What the task requires:
The string "missing" appears in some lines of the data. Report how many, with no other words.

Supplied material:
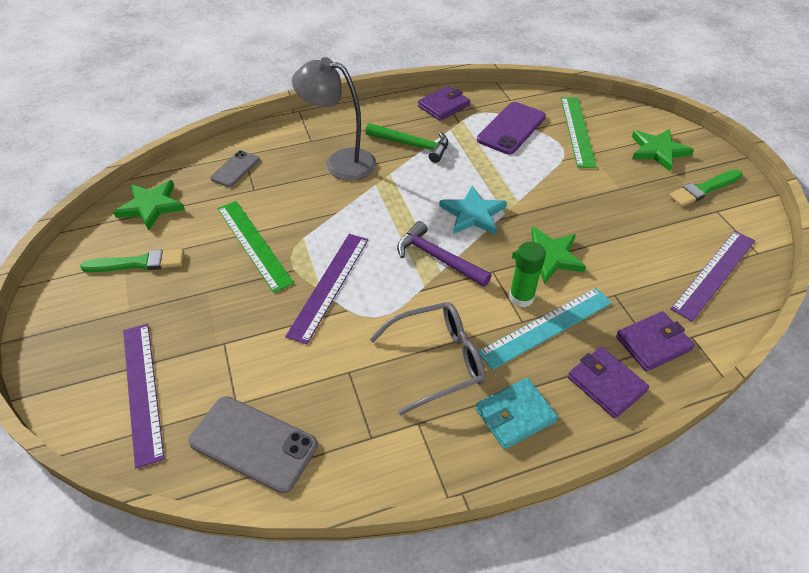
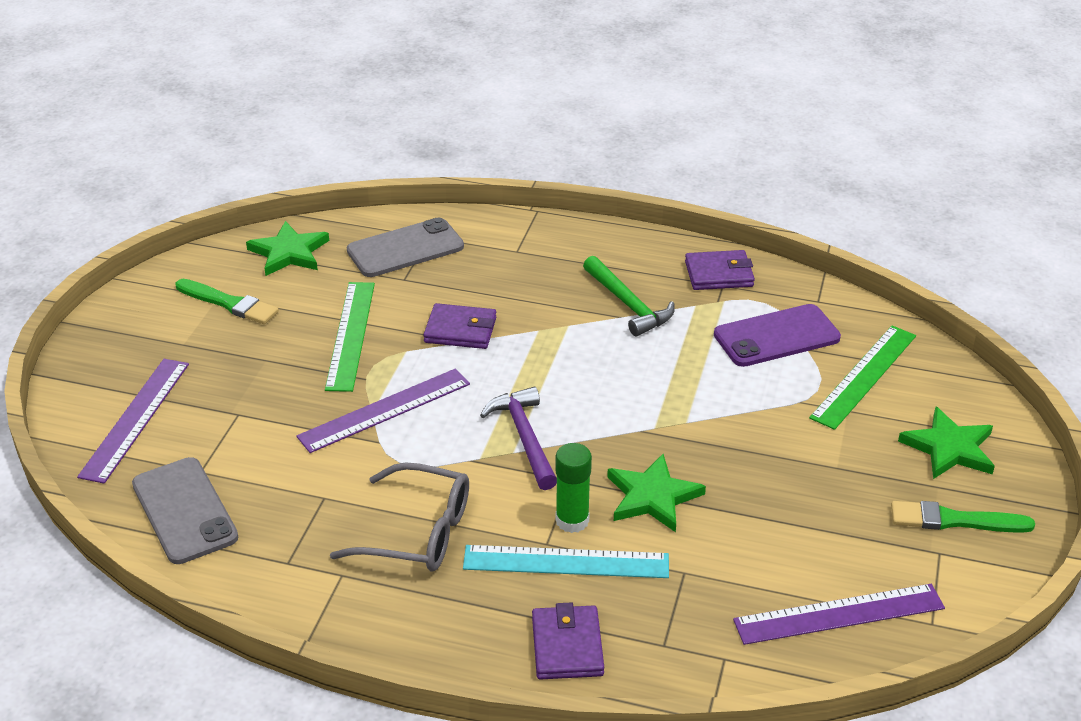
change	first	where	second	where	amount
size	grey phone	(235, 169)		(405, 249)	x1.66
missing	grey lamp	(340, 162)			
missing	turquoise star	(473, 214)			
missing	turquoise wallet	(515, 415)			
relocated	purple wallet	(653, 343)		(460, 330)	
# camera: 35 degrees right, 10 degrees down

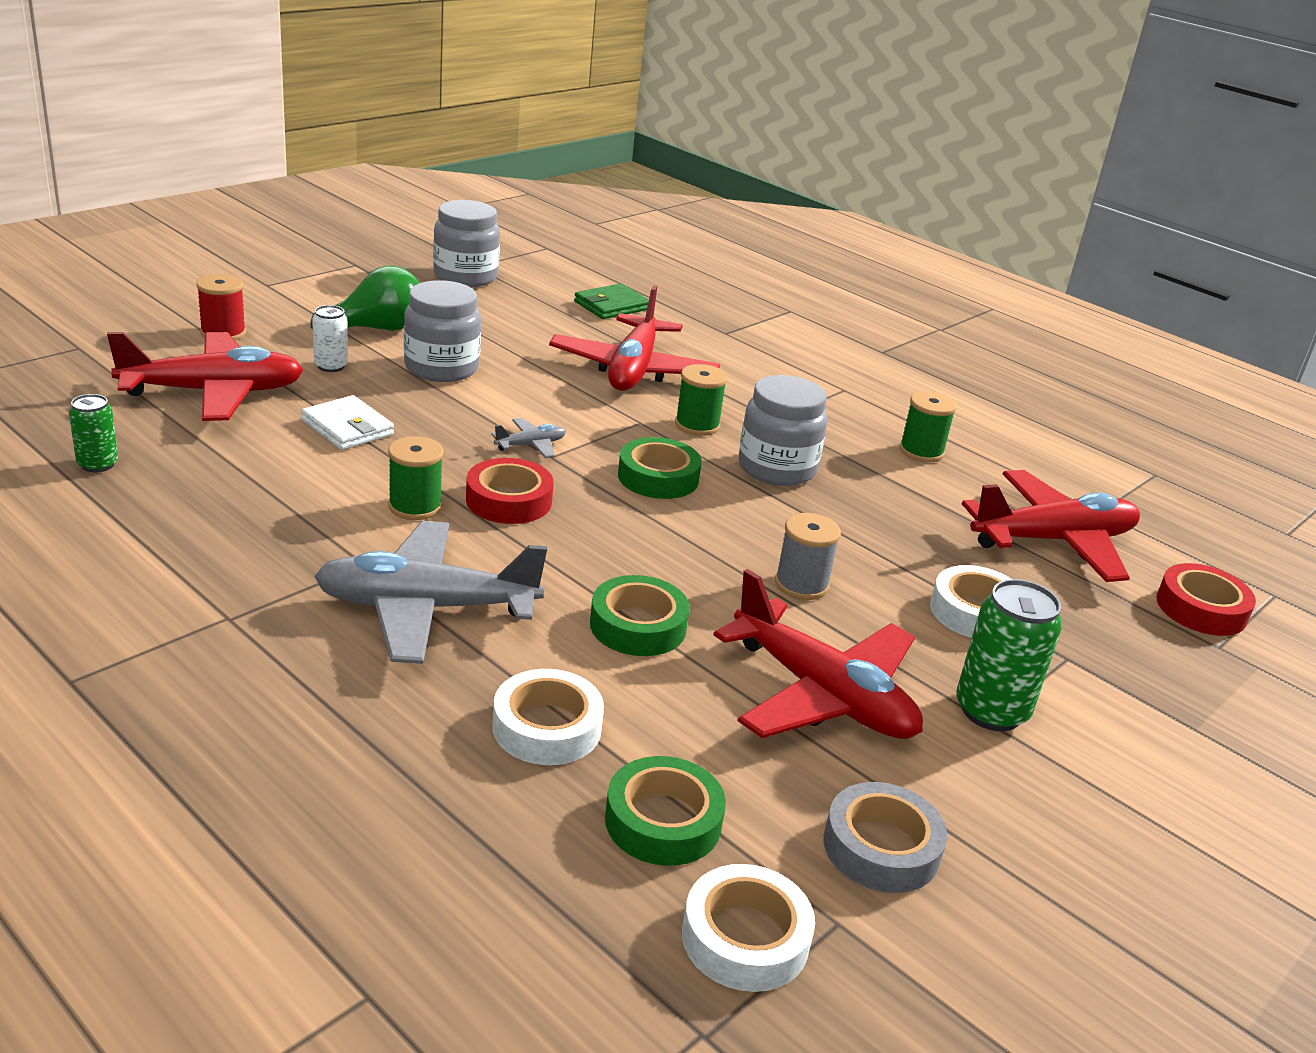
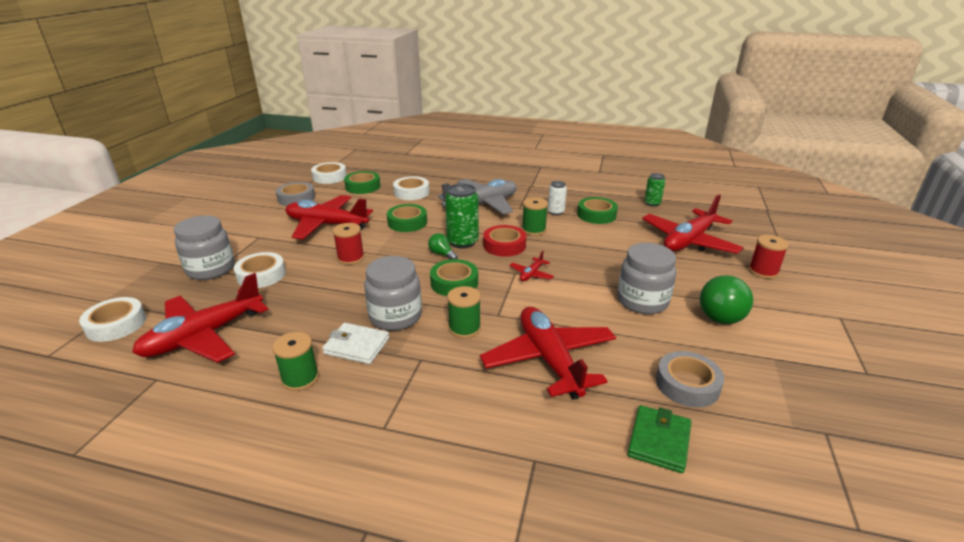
change	first	where	second	where	amount
relocated	white wallet	(347, 427)		(357, 346)	
relocated	white can	(331, 366)		(556, 212)	
relocated	grey jar	(465, 277)		(211, 269)	
colour	grey plane	(530, 445)	red plane	(531, 274)	
colour	grey spool	(801, 584)	red spool	(351, 258)	
relocated	green can	(991, 711)		(462, 242)	
colour	red tape	(1201, 609)	white tape	(116, 324)	
appeared			green light bulb	(442, 254)	
appeared			green tape	(596, 215)	
appeared			grey tape	(687, 384)	
# camera: 155 degrees right, 0 degrees up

Task result:
3